[[ PROVIDED INFORMATION open ]]

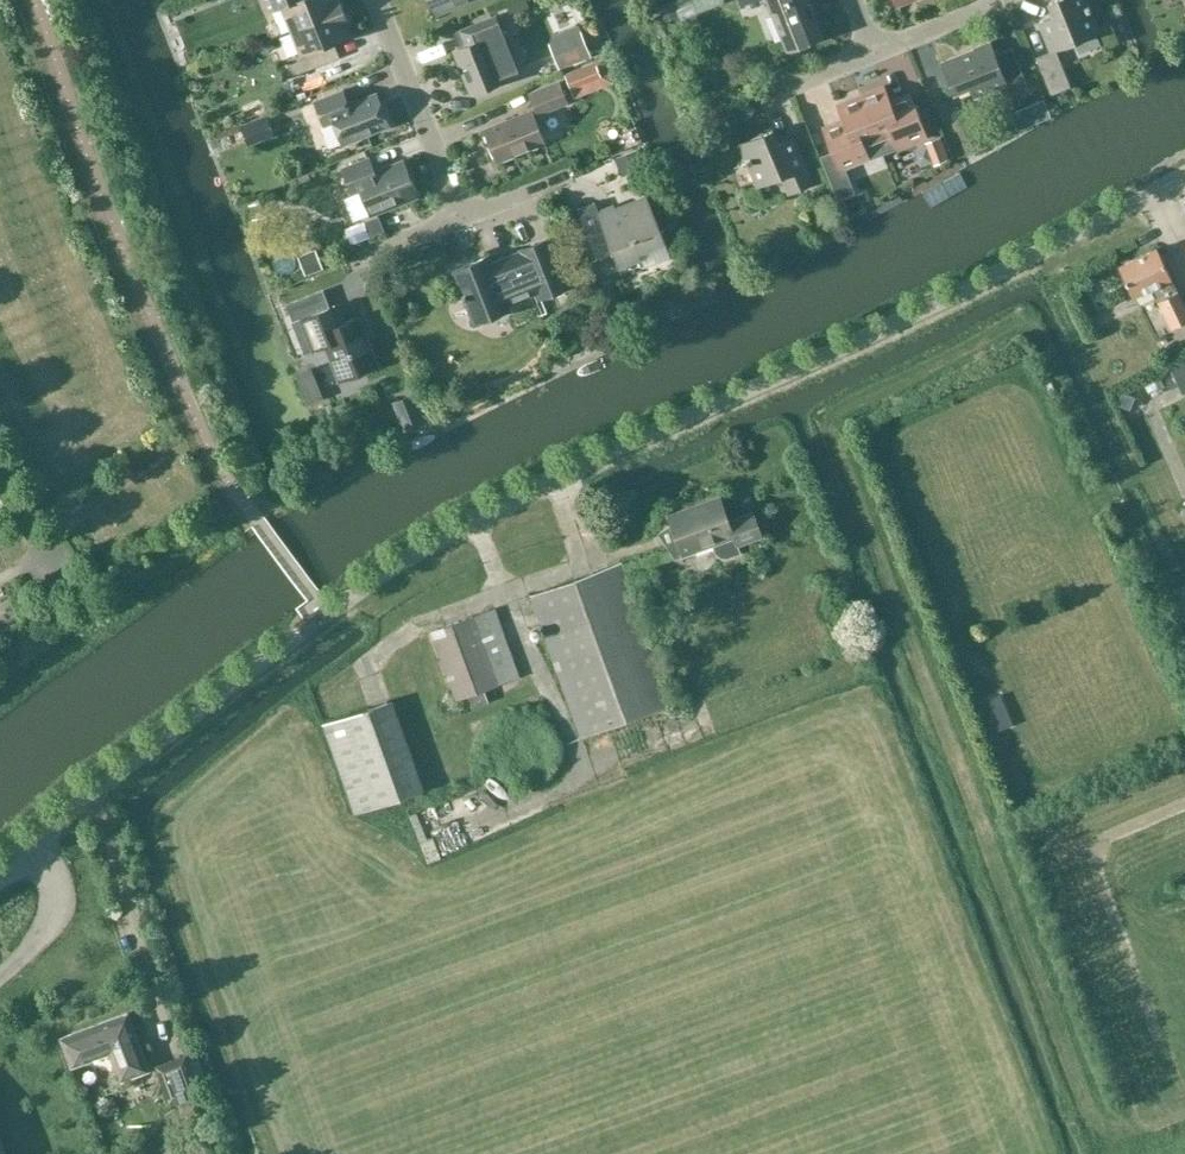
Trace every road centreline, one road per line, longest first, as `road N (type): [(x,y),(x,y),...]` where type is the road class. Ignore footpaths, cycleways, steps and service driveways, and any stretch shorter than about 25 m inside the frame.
road 1 (unclassified): [(0,860),(387,568),(1184,181)]
road 2 (residential): [(465,215),(378,0)]
road 3 (residential): [(879,51),(996,4)]

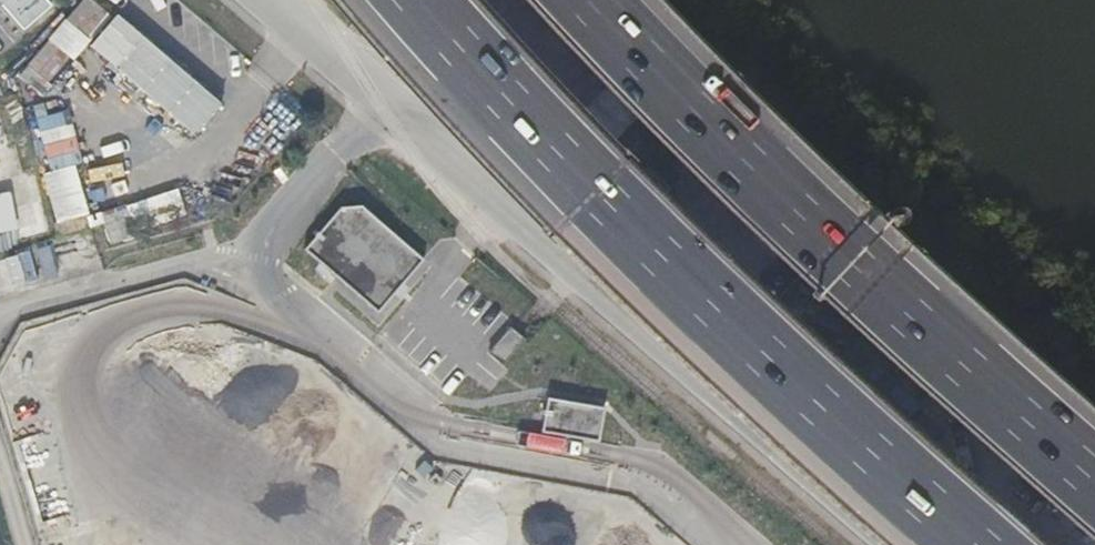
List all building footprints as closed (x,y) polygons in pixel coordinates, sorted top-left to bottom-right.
[(64,2),(62,0),(3,0),(32,32),(64,2)] [(88,29),(100,3),(94,0),(86,0),(77,19),(63,13),(37,72),(63,84),(88,29)] [(166,41),(123,5),(95,35),(198,122),(226,92),(185,58),(166,41)] [(189,54),(169,37),(166,41),(185,58),(189,54)] [(69,98),(40,104),(54,172),(49,173),(60,222),(94,215),(69,98)] [(0,194),(0,252),(20,250),(18,238),(50,234),(45,201),(19,204),(17,192),(0,194)] [(386,313),(431,259),(356,195),(310,249),(386,313)] [(793,270),(843,317),(855,303),(859,307),(892,271),(889,268),(902,254),(852,207),(841,219),(837,215),(800,255),(804,259),(793,270)] [(35,250),(21,254),(29,280),(43,276),(35,250)] [(505,325),(483,351),(497,363),(519,337),(505,325)] [(556,398),(553,426),(602,431),(604,403),(556,398)]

[[ PROVIDED INFORMATION closed ]]

-- TASK --
From the entries above, write out every line without a single change, skipping the images.

-- ANSWER TO THE EXERCISE --
Trace every road centreline, one road per line, longest first, as `road N (type): [(x,y),(x,y),...]` where type is the road class. Ignore footpaths, cycleways, steps and service driveways, and any stretch shorter than about 25 m inside the frame.
road 1 (unclassified): [(0,860),(387,568),(1184,181)]
road 2 (residential): [(465,215),(378,0)]
road 3 (residential): [(879,51),(996,4)]

List all building footprints as closed (x,y) polygons in pixel coordinates, sorted top-left to bottom-right.
[(64,2),(62,0),(3,0),(32,32),(64,2)] [(88,29),(100,3),(94,0),(86,0),(77,19),(63,13),(37,72),(63,84),(88,29)] [(166,41),(123,5),(95,35),(198,122),(226,92),(185,58),(166,41)] [(189,54),(169,37),(166,41),(185,58),(189,54)] [(69,98),(40,104),(54,172),(49,173),(60,222),(94,215),(69,98)] [(0,194),(0,252),(20,250),(18,238),(50,234),(45,201),(19,204),(17,192),(0,194)] [(386,313),(431,259),(356,195),(310,249),(386,313)] [(793,270),(843,317),(855,303),(859,307),(892,271),(889,268),(902,254),(852,207),(841,219),(837,215),(800,255),(804,259),(793,270)] [(35,250),(21,254),(29,280),(43,276),(35,250)] [(505,325),(483,351),(497,363),(519,337),(505,325)] [(556,398),(553,426),(602,431),(604,403),(556,398)]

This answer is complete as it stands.